*Dataset content*
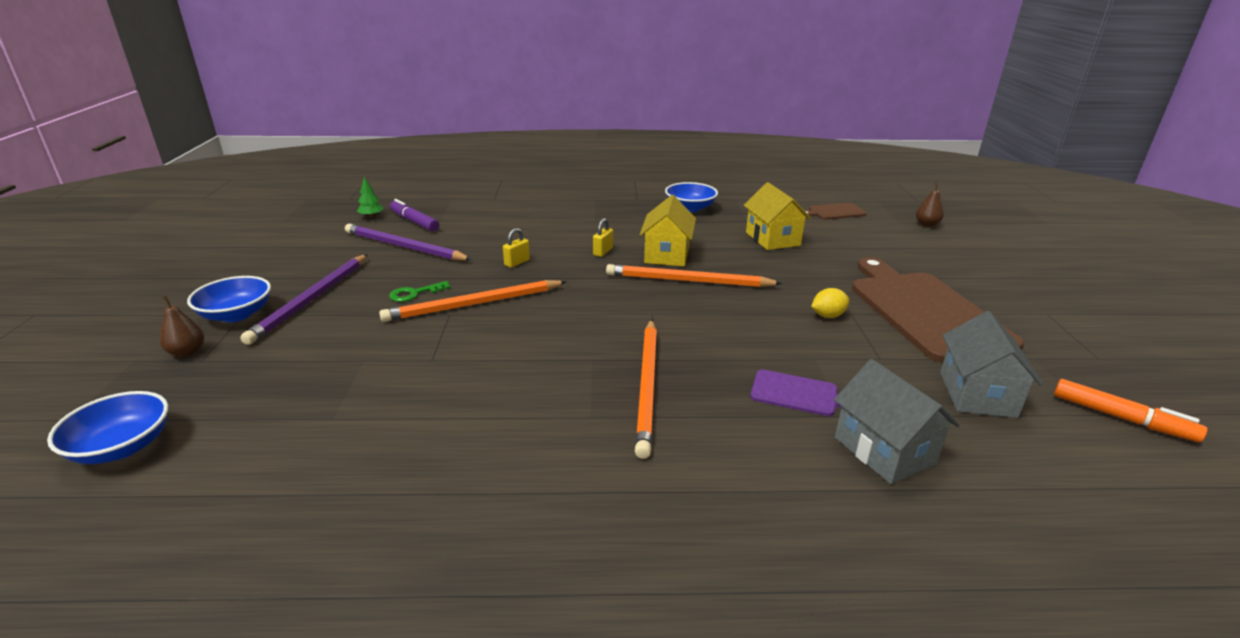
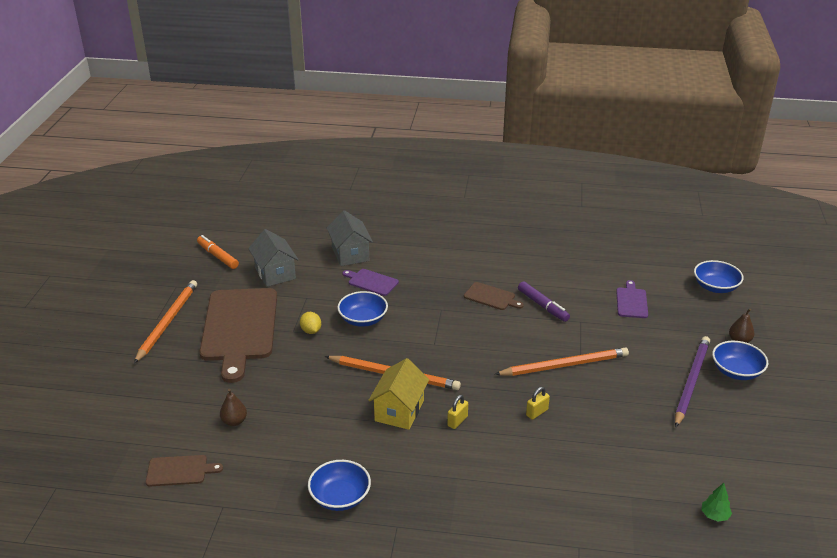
camera: 170 degrees left, 5 degrees up
(323, 400) = (631, 302): none -> purple cutting board
(404, 247) = (649, 448): purple pencil -> none
(414, 221) = (659, 497): purple marker -> purple marker (542, 306)
(415, 293) = (613, 381): green key -> none
(578, 386) = (491, 297): none -> brown cutting board
(647, 386) = (452, 293): orange pencil -> orange pencil (167, 322)
(768, 335) = (363, 319): none -> blue bowl
(772, 239) = (286, 425): yellow house -> none
(828, 316) = (311, 331): yellow lemon -> yellow lemon turned 75 degrees clockwise
(926, 224) = (107, 435): brown pear -> brown pear (234, 421)
(977, 394) = (275, 273): grey house -> grey house turned 45 degrees counterclockwise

*Aim of the exercise*
Your answer should reproduce each line of the listing that holds the word "yellow".

*Answer section*
(772, 239) = (286, 425): yellow house -> none
(828, 316) = (311, 331): yellow lemon -> yellow lemon turned 75 degrees clockwise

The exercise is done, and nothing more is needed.